Could you copy out each of the items below word for word, leaving out the pictures?

(Dataset items)
----
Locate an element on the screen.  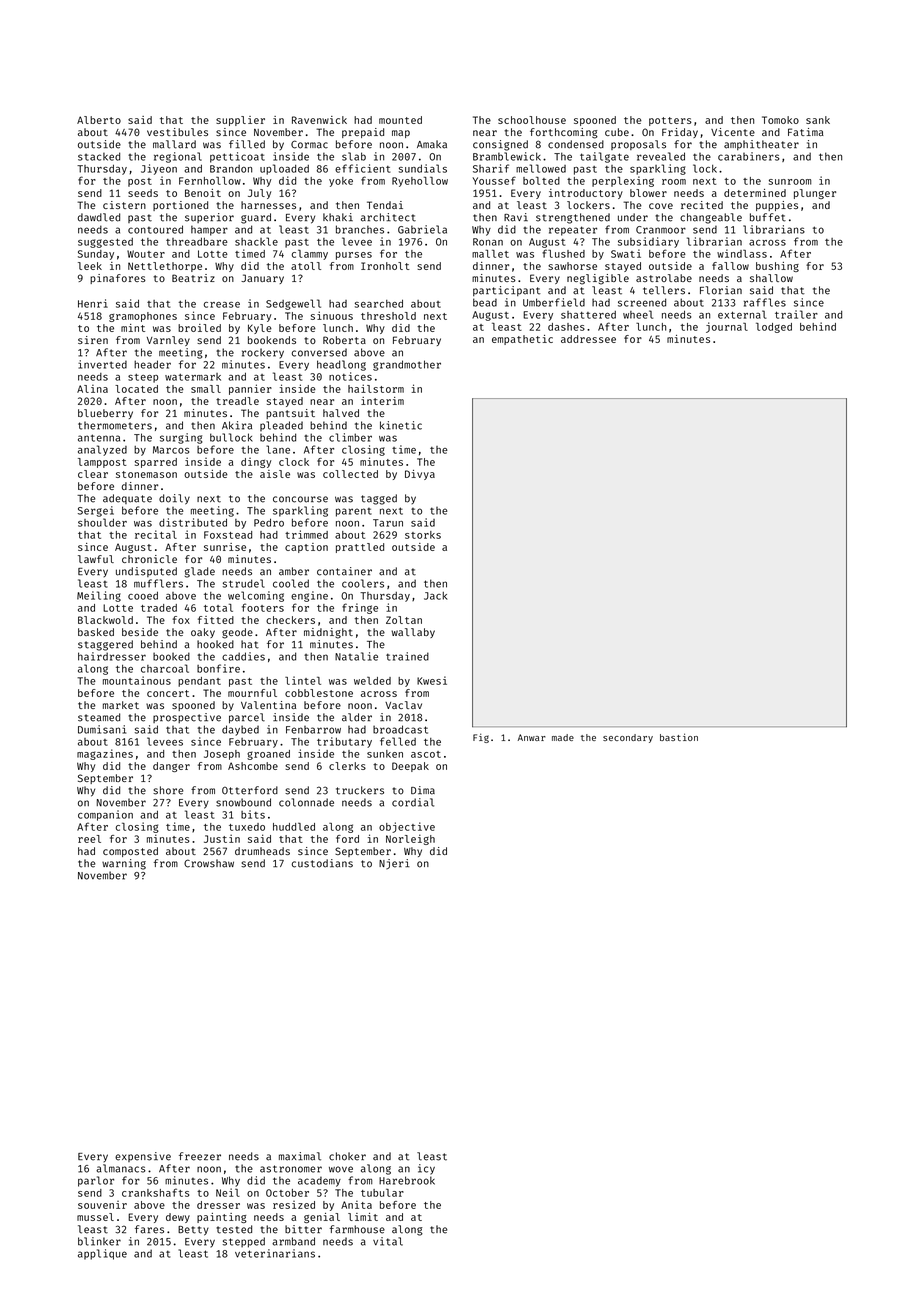
custodians is located at coordinates (322, 863).
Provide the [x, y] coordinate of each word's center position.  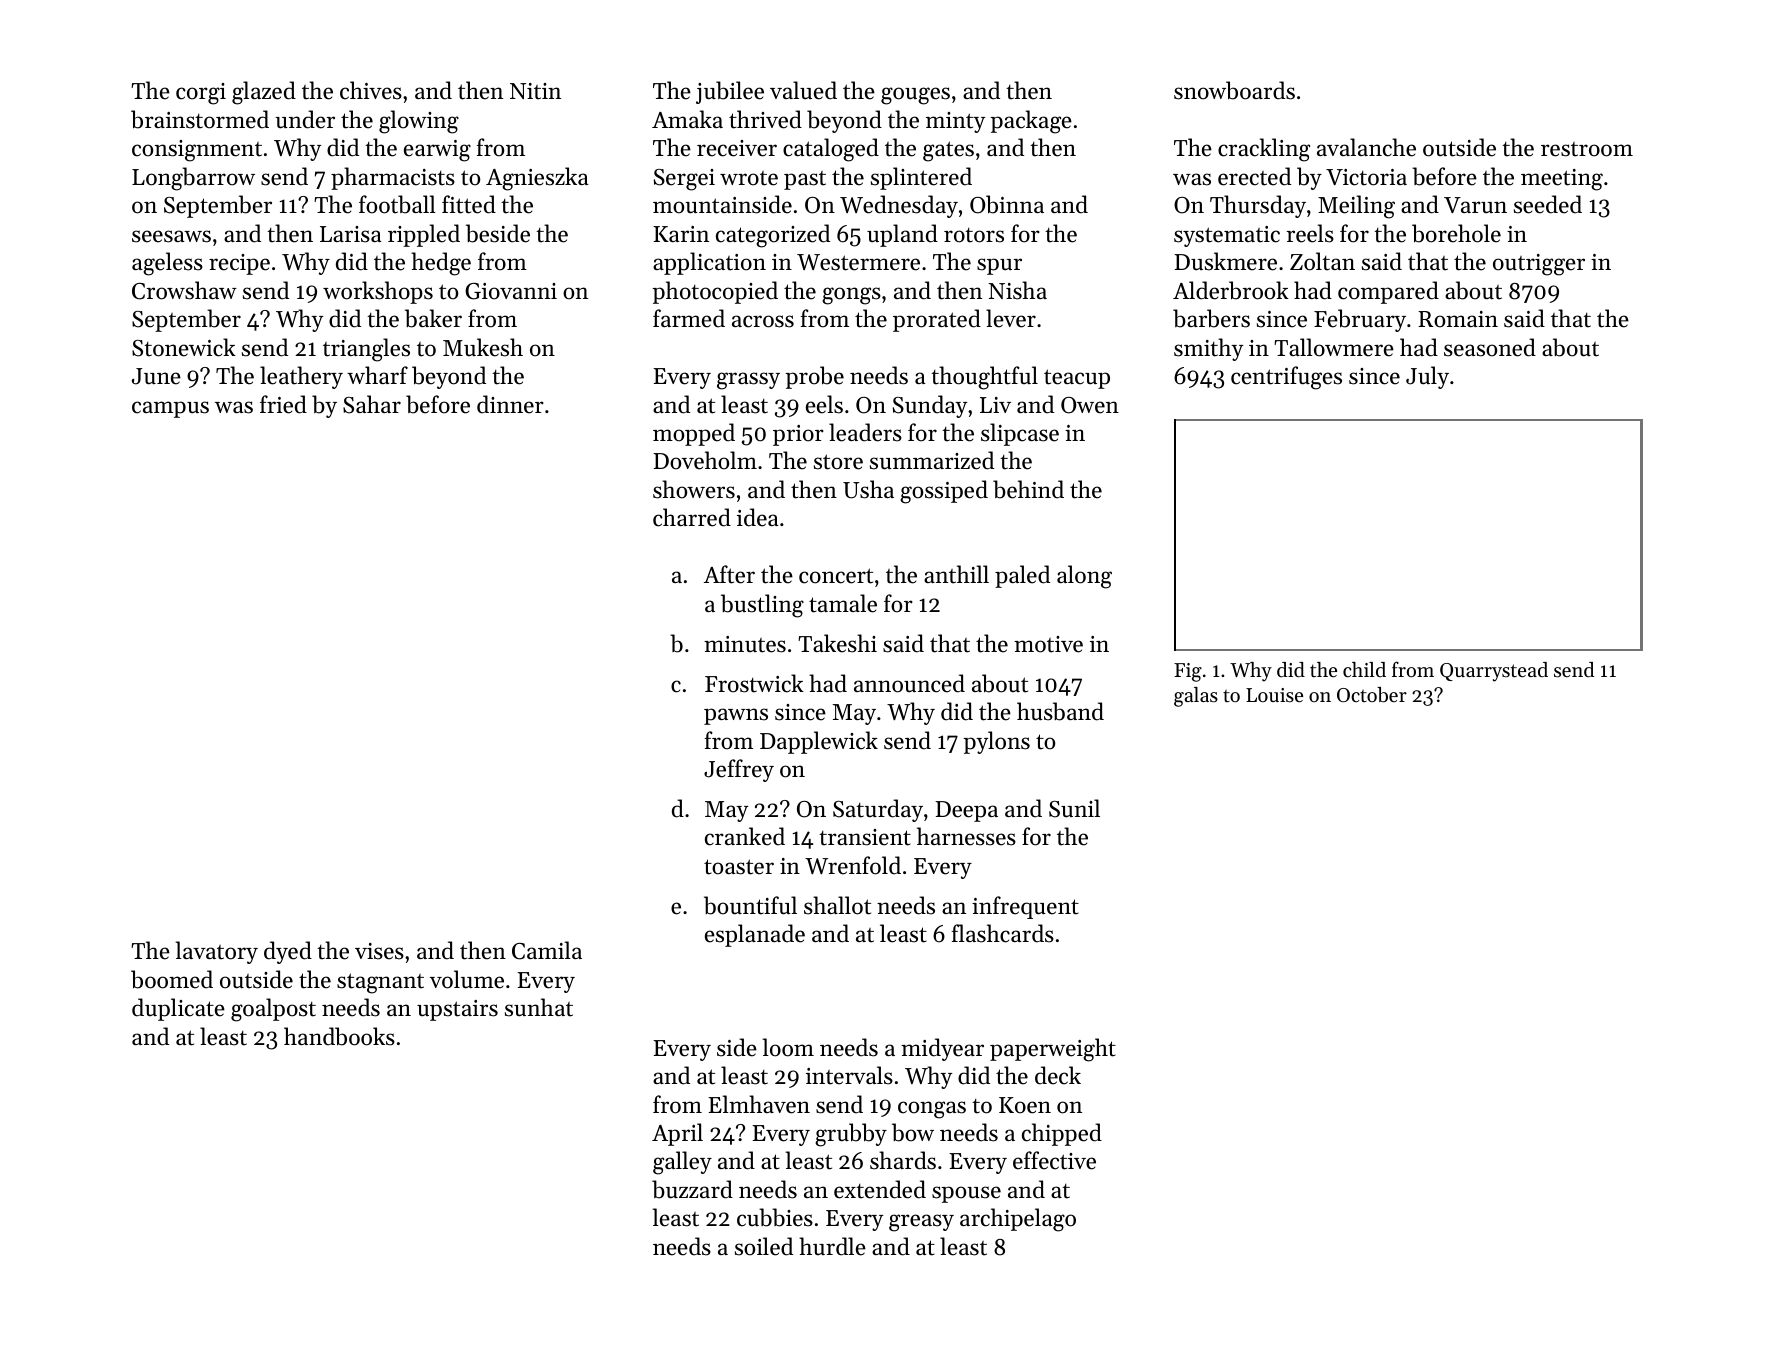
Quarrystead [1494, 672]
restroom [1587, 149]
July [1427, 377]
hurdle [832, 1246]
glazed [264, 93]
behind [1028, 489]
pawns [736, 716]
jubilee [730, 92]
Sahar [372, 404]
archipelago [1018, 1220]
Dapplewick [819, 742]
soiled [764, 1246]
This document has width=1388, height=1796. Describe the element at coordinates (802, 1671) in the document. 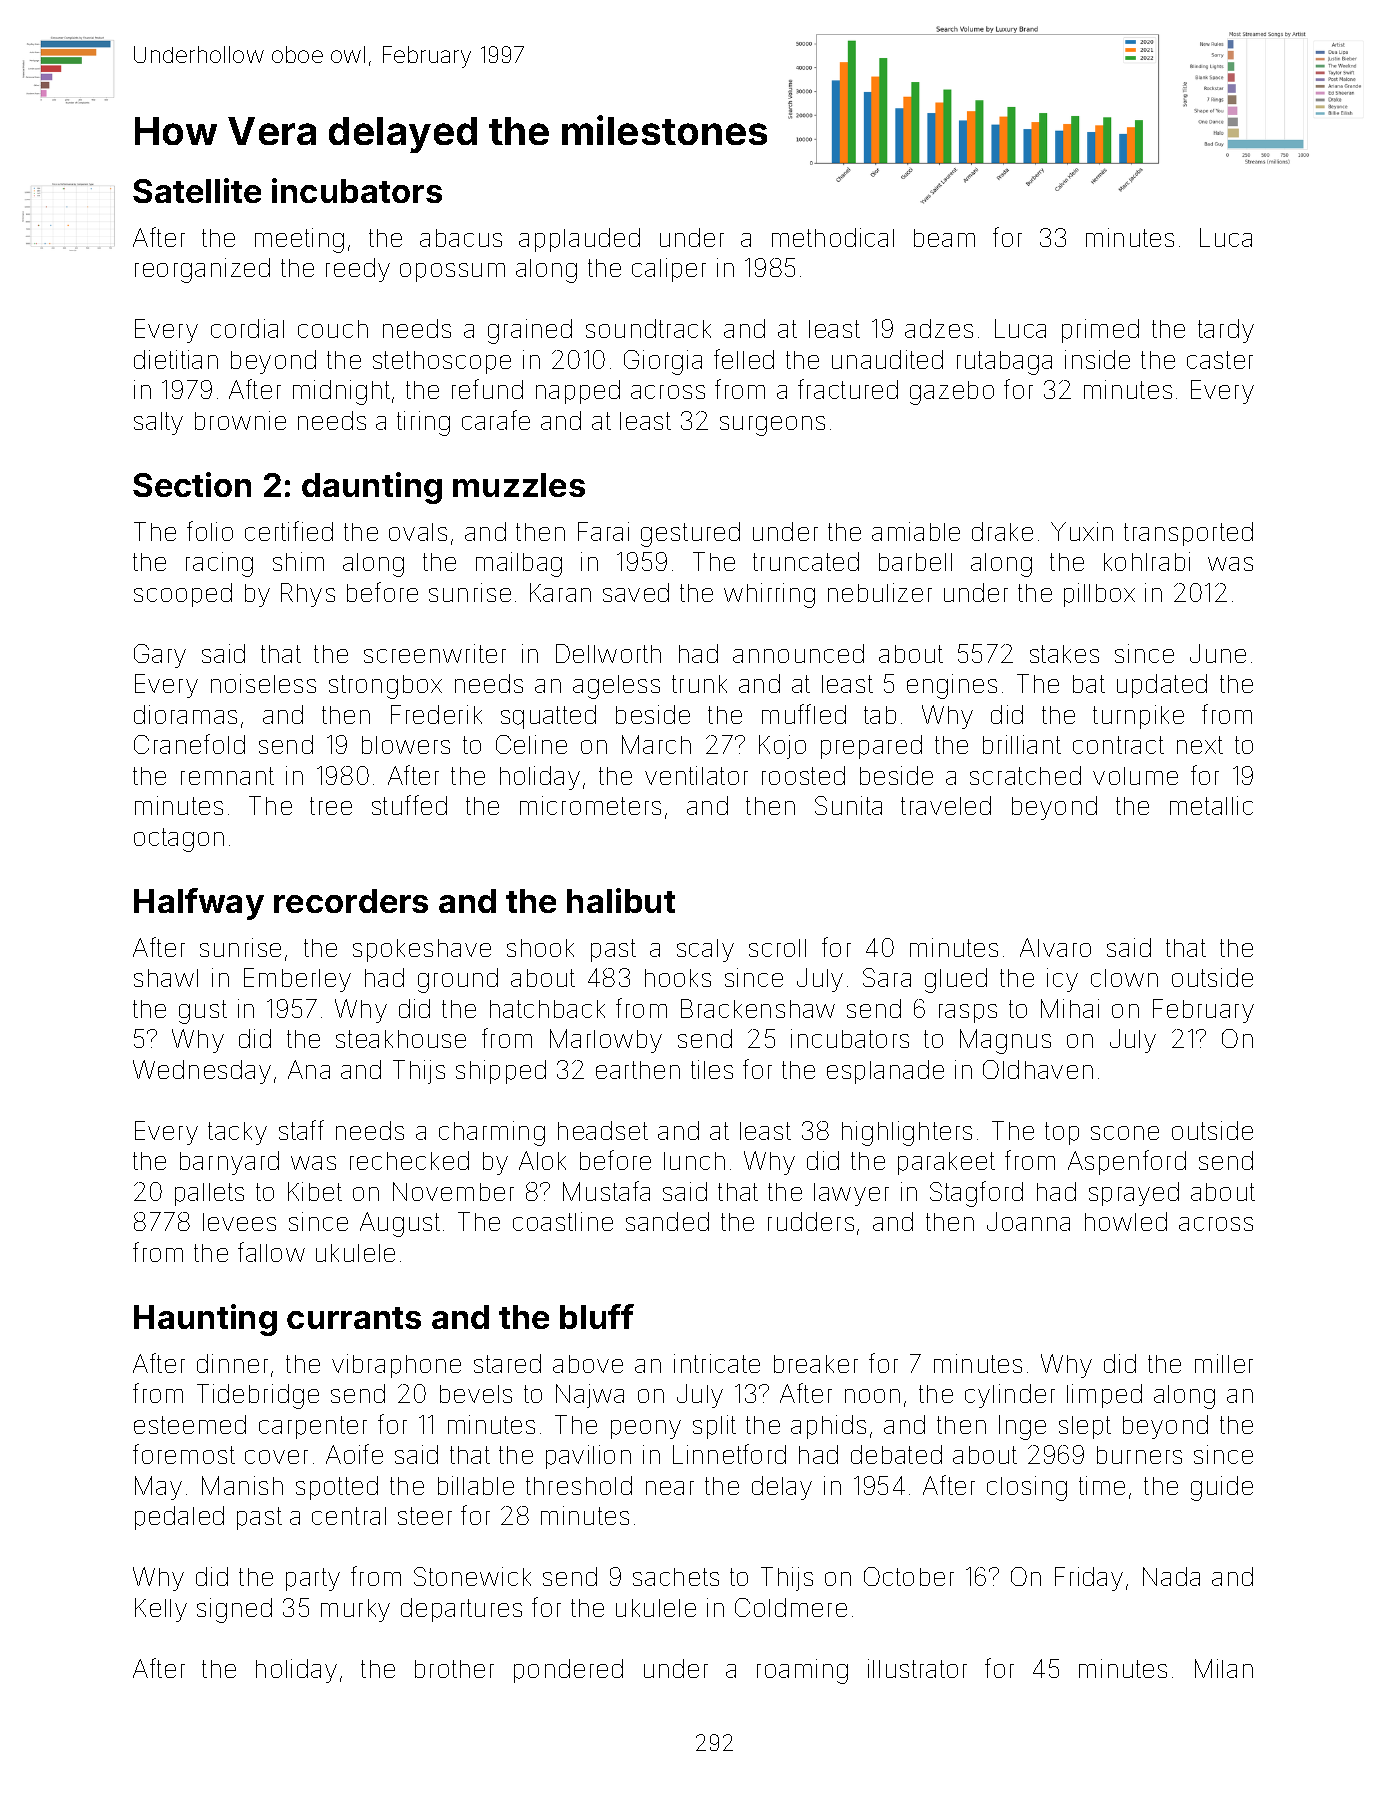

I see `roaming` at that location.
----
--- Task output ---
Locate an element on the screen.  
custodians is located at coordinates (322, 863).
Provide the [x, y] coordinate of each word's center position.  
Quarrystead [1494, 672]
restroom [1587, 149]
July [1427, 377]
hurdle [832, 1246]
glazed [264, 93]
behind [1028, 489]
pawns [736, 716]
jubilee [730, 92]
Sahar [372, 404]
archipelago [1018, 1220]
Dapplewick [819, 742]
soiled [764, 1246]
This document has width=1388, height=1796. Describe the element at coordinates (802, 1671) in the document. 

I see `roaming` at that location.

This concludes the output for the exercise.